* **TASK STATEMENT**:
Would you retype all of these records exactly?

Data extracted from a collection

++++++++

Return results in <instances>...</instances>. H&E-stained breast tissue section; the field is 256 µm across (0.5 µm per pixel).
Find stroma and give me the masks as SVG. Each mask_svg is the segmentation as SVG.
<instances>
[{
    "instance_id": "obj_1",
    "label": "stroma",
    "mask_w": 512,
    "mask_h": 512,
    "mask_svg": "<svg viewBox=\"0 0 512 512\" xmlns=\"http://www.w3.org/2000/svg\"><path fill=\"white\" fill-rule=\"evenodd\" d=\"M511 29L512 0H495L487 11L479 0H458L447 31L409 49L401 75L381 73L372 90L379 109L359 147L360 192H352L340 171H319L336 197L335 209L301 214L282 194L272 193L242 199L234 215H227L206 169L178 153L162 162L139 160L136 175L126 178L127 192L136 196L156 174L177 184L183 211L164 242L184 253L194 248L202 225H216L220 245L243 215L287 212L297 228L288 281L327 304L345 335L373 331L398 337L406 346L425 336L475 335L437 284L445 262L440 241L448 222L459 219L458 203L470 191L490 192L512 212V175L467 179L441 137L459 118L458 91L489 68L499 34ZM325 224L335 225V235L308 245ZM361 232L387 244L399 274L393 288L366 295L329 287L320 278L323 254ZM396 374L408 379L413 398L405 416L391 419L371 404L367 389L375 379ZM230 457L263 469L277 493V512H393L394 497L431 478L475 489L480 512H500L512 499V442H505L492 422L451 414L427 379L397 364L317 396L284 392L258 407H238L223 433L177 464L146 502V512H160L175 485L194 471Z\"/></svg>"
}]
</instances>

++++++++

* **WRITTEN RESPONSE**:
Return results in <instances>...</instances>. H&E-stained breast tissue section; the field is 256 µm across (0.5 µm per pixel).
Find stroma and give me the masks as SVG. Each mask_svg is the segmentation as SVG.
<instances>
[{
    "instance_id": "obj_1",
    "label": "stroma",
    "mask_w": 512,
    "mask_h": 512,
    "mask_svg": "<svg viewBox=\"0 0 512 512\" xmlns=\"http://www.w3.org/2000/svg\"><path fill=\"white\" fill-rule=\"evenodd\" d=\"M511 29L512 0H495L487 11L479 0H458L447 31L409 49L401 75L381 73L372 90L379 109L359 147L360 192H352L340 171H319L336 197L335 209L301 214L282 194L272 193L242 199L234 215H227L206 169L178 153L162 162L139 160L136 175L126 178L127 192L136 196L156 174L177 184L183 211L164 242L184 253L194 248L202 225H216L220 245L243 215L287 212L297 228L288 281L327 304L345 335L373 331L398 337L406 346L425 336L475 335L437 284L445 262L440 241L448 222L459 219L458 203L470 191L490 192L512 212V175L467 179L441 137L459 118L458 91L489 68L499 34ZM325 224L335 225V235L308 245ZM361 232L387 244L399 274L393 288L366 295L329 287L320 278L323 254ZM396 374L408 379L413 398L405 416L391 419L371 404L367 389L375 379ZM230 457L263 469L277 493V512H393L394 497L431 478L475 489L480 512H500L512 499V442H505L492 422L451 414L427 379L397 364L317 396L284 392L258 407H238L223 433L177 464L146 502V512H160L175 485L194 471Z\"/></svg>"
}]
</instances>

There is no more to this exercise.